§ Aim of the exercise
Return exactly those lines of the material below that fall between the line holding "camera: 20 degrees right, 10 degrees up" and the line holding "leaf-green spinning top", inclusive.

§ Dataset entries
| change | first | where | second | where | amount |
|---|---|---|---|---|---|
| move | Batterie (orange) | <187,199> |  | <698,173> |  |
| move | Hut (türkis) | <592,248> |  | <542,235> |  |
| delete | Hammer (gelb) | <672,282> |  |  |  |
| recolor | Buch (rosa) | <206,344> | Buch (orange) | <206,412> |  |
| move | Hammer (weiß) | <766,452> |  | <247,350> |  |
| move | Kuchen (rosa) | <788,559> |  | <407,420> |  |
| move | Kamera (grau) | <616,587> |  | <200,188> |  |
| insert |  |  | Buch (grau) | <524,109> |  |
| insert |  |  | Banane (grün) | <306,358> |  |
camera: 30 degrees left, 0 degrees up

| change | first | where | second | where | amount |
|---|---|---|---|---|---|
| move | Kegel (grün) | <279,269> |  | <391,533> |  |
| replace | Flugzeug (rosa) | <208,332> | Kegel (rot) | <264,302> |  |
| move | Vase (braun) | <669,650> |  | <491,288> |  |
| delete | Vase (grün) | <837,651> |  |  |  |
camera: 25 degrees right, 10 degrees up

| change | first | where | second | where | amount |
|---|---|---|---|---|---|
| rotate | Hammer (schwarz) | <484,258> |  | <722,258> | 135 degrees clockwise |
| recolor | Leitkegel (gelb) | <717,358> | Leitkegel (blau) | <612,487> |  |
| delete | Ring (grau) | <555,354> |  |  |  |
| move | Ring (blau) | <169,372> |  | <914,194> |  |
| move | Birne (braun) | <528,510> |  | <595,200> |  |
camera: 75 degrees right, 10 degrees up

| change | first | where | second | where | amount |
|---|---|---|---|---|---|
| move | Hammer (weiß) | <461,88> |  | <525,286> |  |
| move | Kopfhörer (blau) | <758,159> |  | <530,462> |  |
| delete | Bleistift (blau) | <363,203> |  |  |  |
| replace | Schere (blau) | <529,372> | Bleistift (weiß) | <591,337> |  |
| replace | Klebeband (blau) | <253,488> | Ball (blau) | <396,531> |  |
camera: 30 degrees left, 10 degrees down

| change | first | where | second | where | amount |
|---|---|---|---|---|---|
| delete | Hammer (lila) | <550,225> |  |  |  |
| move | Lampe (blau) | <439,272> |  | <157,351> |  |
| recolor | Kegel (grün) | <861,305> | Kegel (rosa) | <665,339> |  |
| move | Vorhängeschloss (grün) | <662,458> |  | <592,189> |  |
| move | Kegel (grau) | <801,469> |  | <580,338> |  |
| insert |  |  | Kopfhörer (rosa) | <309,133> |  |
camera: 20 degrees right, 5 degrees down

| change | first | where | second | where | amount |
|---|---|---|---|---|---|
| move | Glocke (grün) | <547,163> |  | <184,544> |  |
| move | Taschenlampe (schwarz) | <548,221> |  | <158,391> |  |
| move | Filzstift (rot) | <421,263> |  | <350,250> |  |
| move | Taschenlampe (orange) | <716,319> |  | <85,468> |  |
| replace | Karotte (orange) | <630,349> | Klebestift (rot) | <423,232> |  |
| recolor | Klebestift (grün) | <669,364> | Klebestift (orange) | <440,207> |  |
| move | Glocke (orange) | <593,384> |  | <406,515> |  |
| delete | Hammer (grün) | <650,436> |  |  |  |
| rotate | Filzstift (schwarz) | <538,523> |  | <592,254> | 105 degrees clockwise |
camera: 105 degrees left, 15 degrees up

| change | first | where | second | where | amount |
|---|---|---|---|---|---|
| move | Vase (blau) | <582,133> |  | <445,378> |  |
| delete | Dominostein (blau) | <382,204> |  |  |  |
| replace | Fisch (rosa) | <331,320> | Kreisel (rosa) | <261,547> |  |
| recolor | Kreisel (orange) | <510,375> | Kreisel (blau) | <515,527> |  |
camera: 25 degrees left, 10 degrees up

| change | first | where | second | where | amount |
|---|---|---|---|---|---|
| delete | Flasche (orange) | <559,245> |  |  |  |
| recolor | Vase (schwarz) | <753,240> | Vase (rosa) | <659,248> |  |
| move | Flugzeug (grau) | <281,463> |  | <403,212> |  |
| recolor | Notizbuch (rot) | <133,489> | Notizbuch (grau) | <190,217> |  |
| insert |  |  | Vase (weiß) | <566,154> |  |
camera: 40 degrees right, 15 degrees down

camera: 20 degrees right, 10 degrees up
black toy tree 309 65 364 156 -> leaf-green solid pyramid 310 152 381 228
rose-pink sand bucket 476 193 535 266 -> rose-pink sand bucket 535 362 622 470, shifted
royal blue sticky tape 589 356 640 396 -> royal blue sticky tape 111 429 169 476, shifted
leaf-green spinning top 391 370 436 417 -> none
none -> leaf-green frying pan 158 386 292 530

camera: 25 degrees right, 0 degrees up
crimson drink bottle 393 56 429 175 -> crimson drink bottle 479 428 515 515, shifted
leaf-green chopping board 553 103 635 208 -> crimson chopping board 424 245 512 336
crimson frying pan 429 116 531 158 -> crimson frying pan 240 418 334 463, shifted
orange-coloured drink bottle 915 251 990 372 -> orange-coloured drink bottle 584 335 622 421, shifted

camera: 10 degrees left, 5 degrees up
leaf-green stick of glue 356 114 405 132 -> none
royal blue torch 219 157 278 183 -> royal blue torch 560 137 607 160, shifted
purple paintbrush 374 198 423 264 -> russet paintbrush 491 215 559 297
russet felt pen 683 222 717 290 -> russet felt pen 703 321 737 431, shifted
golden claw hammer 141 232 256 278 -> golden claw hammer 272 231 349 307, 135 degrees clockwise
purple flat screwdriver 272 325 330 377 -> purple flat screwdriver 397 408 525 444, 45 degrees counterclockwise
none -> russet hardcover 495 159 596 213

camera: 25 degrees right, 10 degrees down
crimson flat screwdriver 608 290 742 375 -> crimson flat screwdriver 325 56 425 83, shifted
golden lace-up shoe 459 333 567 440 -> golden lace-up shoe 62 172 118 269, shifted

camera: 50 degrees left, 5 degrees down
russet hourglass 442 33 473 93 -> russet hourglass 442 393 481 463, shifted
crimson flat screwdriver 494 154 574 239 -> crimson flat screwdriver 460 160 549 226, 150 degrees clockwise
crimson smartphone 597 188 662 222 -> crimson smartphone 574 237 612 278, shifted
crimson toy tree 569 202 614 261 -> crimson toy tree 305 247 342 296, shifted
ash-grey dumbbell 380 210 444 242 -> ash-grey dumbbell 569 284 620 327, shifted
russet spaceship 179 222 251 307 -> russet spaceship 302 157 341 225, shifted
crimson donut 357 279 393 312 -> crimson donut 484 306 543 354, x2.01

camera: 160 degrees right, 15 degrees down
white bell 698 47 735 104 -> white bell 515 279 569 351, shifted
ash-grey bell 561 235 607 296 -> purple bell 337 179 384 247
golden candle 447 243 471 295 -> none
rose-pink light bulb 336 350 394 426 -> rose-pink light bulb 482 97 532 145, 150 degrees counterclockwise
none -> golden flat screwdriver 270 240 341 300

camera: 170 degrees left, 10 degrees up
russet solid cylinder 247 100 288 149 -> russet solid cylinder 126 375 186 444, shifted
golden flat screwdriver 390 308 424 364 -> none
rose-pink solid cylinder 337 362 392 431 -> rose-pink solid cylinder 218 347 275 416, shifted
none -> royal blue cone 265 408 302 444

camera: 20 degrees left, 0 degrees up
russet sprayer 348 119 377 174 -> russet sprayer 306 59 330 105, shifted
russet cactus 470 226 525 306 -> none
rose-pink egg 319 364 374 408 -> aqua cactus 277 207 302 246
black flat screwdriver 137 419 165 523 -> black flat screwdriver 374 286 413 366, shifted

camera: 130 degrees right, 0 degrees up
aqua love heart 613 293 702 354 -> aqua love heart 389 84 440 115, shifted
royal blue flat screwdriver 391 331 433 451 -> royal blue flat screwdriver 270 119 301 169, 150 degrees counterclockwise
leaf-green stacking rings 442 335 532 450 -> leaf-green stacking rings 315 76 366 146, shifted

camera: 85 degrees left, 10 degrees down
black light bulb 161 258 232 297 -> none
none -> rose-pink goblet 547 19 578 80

§ Exercise result
camera: 20 degrees right, 10 degrees up
black toy tree 309 65 364 156 -> leaf-green solid pyramid 310 152 381 228
rose-pink sand bucket 476 193 535 266 -> rose-pink sand bucket 535 362 622 470, shifted
royal blue sticky tape 589 356 640 396 -> royal blue sticky tape 111 429 169 476, shifted
leaf-green spinning top 391 370 436 417 -> none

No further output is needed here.